**Information provided**
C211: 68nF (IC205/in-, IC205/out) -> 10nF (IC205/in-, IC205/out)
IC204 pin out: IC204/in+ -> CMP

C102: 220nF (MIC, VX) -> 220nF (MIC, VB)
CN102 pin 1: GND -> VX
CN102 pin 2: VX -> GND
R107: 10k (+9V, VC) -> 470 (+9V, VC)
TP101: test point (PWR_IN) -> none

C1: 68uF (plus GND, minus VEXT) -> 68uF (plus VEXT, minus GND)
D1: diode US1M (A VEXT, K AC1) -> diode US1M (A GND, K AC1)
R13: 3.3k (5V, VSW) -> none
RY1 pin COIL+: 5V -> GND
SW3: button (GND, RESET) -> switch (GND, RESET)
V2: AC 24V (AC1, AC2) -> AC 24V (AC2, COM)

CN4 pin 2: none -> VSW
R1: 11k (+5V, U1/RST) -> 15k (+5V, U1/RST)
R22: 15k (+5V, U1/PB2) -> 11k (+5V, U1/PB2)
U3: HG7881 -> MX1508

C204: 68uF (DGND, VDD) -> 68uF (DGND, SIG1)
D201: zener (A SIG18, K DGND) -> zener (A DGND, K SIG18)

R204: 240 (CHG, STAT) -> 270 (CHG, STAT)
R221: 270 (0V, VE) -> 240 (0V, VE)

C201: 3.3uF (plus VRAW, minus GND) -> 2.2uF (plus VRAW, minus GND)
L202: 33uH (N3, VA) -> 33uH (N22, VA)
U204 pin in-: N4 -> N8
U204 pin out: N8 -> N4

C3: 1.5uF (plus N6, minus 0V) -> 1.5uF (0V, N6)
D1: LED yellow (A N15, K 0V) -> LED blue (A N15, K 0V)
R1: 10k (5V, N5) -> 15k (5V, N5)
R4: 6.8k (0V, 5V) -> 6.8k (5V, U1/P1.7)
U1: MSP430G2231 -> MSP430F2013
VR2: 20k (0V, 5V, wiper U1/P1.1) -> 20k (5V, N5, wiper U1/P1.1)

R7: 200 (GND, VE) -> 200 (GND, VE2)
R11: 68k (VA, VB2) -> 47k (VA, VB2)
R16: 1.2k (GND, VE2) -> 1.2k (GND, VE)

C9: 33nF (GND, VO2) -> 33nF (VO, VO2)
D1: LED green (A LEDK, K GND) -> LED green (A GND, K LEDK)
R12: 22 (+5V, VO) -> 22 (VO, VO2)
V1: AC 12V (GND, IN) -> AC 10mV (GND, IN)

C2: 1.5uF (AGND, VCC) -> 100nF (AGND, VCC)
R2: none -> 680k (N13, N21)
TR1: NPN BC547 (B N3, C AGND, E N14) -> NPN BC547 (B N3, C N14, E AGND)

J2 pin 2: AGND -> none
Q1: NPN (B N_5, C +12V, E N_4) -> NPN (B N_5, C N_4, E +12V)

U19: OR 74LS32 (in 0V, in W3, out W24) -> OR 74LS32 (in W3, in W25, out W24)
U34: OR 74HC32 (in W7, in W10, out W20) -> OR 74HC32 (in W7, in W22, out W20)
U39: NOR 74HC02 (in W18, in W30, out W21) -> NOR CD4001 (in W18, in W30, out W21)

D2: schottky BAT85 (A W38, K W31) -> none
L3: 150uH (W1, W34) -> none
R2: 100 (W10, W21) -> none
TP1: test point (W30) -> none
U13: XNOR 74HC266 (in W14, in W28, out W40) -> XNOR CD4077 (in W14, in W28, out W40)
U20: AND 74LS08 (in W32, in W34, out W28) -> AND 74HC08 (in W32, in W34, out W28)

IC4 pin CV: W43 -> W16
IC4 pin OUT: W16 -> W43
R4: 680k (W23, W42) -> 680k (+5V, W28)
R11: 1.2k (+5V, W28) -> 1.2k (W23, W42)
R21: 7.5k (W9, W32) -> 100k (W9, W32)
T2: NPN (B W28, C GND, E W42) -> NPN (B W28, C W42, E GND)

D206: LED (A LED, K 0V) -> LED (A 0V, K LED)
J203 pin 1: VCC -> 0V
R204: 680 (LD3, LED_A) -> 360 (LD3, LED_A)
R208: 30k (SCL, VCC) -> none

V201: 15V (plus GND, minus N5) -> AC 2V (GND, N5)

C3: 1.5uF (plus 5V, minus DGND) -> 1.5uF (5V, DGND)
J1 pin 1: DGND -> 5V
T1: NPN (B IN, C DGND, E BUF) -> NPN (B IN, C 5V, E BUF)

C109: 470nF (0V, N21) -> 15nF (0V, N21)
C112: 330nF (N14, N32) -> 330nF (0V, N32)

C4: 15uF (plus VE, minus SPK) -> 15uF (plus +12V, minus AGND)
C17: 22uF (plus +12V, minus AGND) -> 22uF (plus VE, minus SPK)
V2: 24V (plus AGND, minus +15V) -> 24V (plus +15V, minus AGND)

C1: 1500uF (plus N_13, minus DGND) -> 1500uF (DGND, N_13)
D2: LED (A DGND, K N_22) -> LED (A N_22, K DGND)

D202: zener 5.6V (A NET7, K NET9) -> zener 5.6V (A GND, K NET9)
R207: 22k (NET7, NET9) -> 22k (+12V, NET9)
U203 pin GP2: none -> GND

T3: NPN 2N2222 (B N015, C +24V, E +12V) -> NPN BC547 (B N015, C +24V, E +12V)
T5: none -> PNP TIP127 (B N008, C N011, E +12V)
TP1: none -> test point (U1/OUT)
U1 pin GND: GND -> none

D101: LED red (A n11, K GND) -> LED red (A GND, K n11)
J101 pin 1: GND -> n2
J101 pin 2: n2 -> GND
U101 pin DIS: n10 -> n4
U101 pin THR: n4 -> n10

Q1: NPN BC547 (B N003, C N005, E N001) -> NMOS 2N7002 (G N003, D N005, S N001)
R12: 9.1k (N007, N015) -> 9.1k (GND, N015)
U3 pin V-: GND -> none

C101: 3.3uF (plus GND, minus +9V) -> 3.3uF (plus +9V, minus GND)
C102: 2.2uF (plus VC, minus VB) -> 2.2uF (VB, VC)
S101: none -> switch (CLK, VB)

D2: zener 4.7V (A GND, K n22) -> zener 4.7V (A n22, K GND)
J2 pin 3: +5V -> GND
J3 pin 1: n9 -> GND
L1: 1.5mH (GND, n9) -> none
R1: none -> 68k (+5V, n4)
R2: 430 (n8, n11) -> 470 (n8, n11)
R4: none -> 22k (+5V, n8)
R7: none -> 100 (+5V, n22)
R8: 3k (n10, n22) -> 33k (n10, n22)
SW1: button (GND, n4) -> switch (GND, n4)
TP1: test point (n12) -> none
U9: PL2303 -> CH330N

**Exercise instructions**
Reproduce only the lines from the top of the material through the one bearing "TP101: test point (PWR_IN) -> none", each exactly as it stands.

**Task result**
C211: 68nF (IC205/in-, IC205/out) -> 10nF (IC205/in-, IC205/out)
IC204 pin out: IC204/in+ -> CMP

C102: 220nF (MIC, VX) -> 220nF (MIC, VB)
CN102 pin 1: GND -> VX
CN102 pin 2: VX -> GND
R107: 10k (+9V, VC) -> 470 (+9V, VC)
TP101: test point (PWR_IN) -> none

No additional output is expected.